• _ACTIVITY_: What's wanted is a faithful retyping of every entry, pictures excluded.

• _RECORDS FOR THIS TASK_:
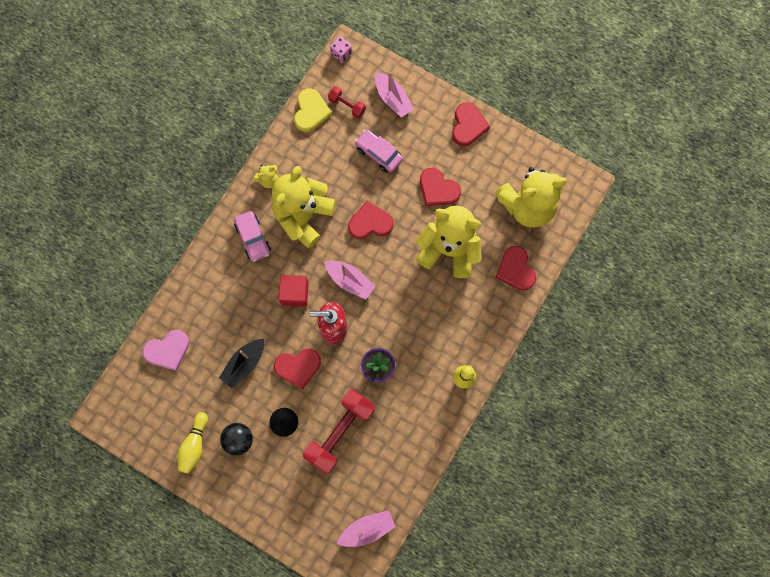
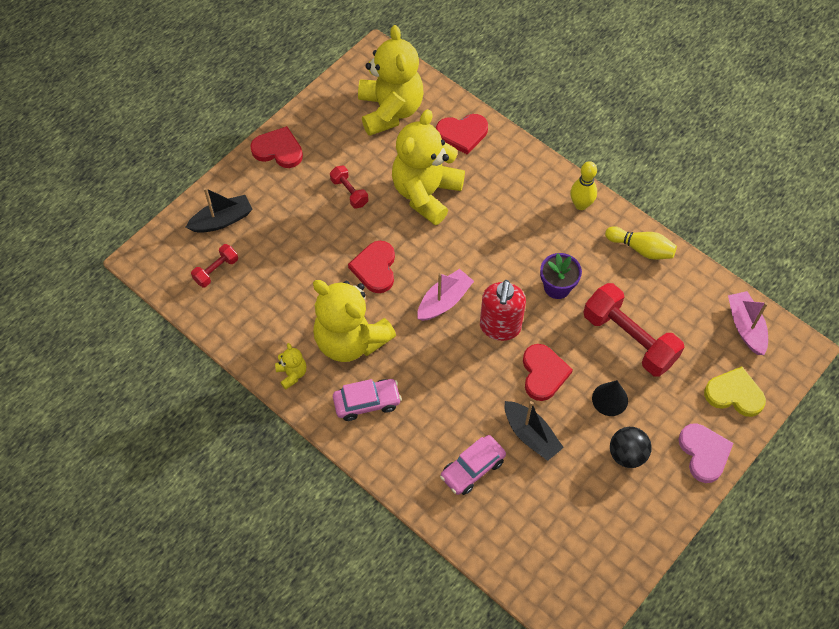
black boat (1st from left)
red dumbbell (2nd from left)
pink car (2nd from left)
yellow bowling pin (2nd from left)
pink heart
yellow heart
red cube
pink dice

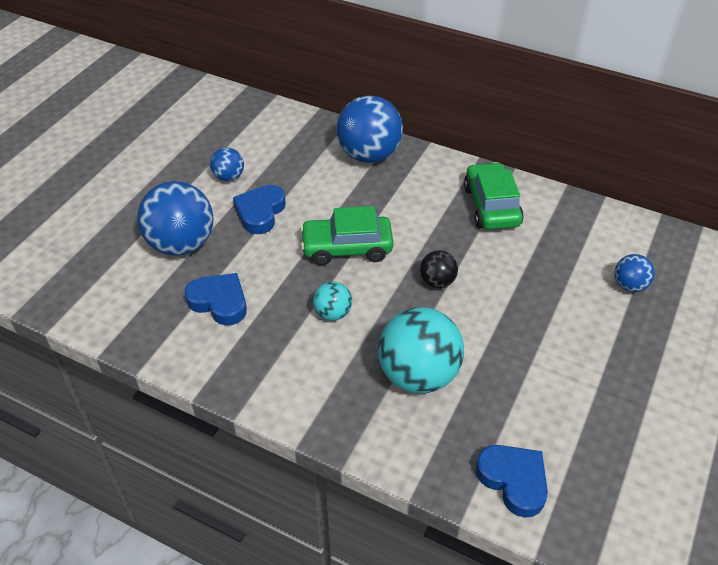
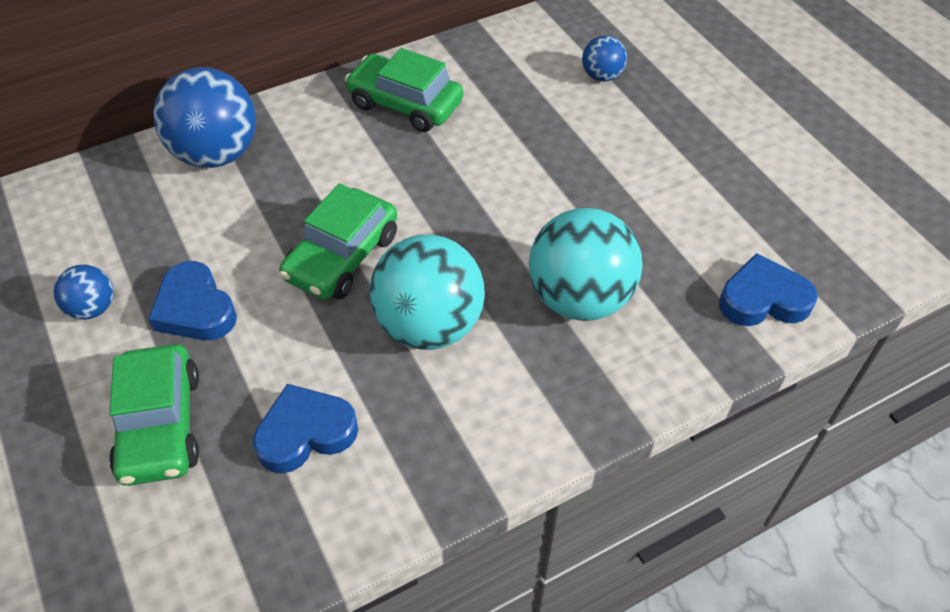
green car (1st from left)
turquoise ball (1st from left)
black ball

• _EXERCISE SOLUTION_:
black boat (1st from left)
red dumbbell (2nd from left)
pink car (2nd from left)
yellow bowling pin (2nd from left)
pink heart
yellow heart
red cube
pink dice

green car (1st from left)
turquoise ball (1st from left)
black ball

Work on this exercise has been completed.